===== AVAILABLE DATA =====
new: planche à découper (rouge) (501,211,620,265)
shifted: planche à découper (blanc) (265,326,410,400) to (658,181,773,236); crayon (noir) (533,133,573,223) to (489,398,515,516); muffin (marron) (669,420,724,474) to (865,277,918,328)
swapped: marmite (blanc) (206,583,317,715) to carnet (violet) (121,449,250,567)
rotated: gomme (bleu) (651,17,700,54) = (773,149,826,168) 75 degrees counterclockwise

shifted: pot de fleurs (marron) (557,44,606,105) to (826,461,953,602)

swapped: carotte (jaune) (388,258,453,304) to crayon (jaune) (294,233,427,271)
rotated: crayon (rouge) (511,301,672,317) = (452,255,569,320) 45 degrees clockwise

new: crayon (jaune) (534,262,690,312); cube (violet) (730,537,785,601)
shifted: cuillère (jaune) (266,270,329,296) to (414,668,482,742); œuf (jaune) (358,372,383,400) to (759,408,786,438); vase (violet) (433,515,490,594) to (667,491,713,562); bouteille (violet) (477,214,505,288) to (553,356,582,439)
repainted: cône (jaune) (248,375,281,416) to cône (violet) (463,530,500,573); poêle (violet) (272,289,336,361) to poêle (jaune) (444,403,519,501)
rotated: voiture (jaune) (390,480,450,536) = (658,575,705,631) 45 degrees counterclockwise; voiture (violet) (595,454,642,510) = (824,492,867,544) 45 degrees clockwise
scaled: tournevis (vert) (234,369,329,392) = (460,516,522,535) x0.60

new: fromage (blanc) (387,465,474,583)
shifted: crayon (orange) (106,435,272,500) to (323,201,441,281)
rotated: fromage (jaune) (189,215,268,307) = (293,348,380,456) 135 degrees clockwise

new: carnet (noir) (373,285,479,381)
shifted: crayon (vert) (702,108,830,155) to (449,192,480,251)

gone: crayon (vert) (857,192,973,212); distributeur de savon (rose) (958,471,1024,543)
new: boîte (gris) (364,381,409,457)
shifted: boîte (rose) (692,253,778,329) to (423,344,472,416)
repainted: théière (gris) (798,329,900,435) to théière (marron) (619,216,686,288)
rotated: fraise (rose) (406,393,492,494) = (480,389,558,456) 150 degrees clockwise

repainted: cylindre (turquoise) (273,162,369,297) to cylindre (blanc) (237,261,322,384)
=====
* _PROBLEM TO SOLVE_
Every entry is to be restated word for word.

* _TASK RESPONSE_
new: planche à découper (rouge) (501,211,620,265)
shifted: planche à découper (blanc) (265,326,410,400) to (658,181,773,236); crayon (noir) (533,133,573,223) to (489,398,515,516); muffin (marron) (669,420,724,474) to (865,277,918,328)
swapped: marmite (blanc) (206,583,317,715) to carnet (violet) (121,449,250,567)
rotated: gomme (bleu) (651,17,700,54) = (773,149,826,168) 75 degrees counterclockwise

shifted: pot de fleurs (marron) (557,44,606,105) to (826,461,953,602)

swapped: carotte (jaune) (388,258,453,304) to crayon (jaune) (294,233,427,271)
rotated: crayon (rouge) (511,301,672,317) = (452,255,569,320) 45 degrees clockwise

new: crayon (jaune) (534,262,690,312); cube (violet) (730,537,785,601)
shifted: cuillère (jaune) (266,270,329,296) to (414,668,482,742); œuf (jaune) (358,372,383,400) to (759,408,786,438); vase (violet) (433,515,490,594) to (667,491,713,562); bouteille (violet) (477,214,505,288) to (553,356,582,439)
repainted: cône (jaune) (248,375,281,416) to cône (violet) (463,530,500,573); poêle (violet) (272,289,336,361) to poêle (jaune) (444,403,519,501)
rotated: voiture (jaune) (390,480,450,536) = (658,575,705,631) 45 degrees counterclockwise; voiture (violet) (595,454,642,510) = (824,492,867,544) 45 degrees clockwise
scaled: tournevis (vert) (234,369,329,392) = (460,516,522,535) x0.60

new: fromage (blanc) (387,465,474,583)
shifted: crayon (orange) (106,435,272,500) to (323,201,441,281)
rotated: fromage (jaune) (189,215,268,307) = (293,348,380,456) 135 degrees clockwise

new: carnet (noir) (373,285,479,381)
shifted: crayon (vert) (702,108,830,155) to (449,192,480,251)

gone: crayon (vert) (857,192,973,212); distributeur de savon (rose) (958,471,1024,543)
new: boîte (gris) (364,381,409,457)
shifted: boîte (rose) (692,253,778,329) to (423,344,472,416)
repainted: théière (gris) (798,329,900,435) to théière (marron) (619,216,686,288)
rotated: fraise (rose) (406,393,492,494) = (480,389,558,456) 150 degrees clockwise

repainted: cylindre (turquoise) (273,162,369,297) to cylindre (blanc) (237,261,322,384)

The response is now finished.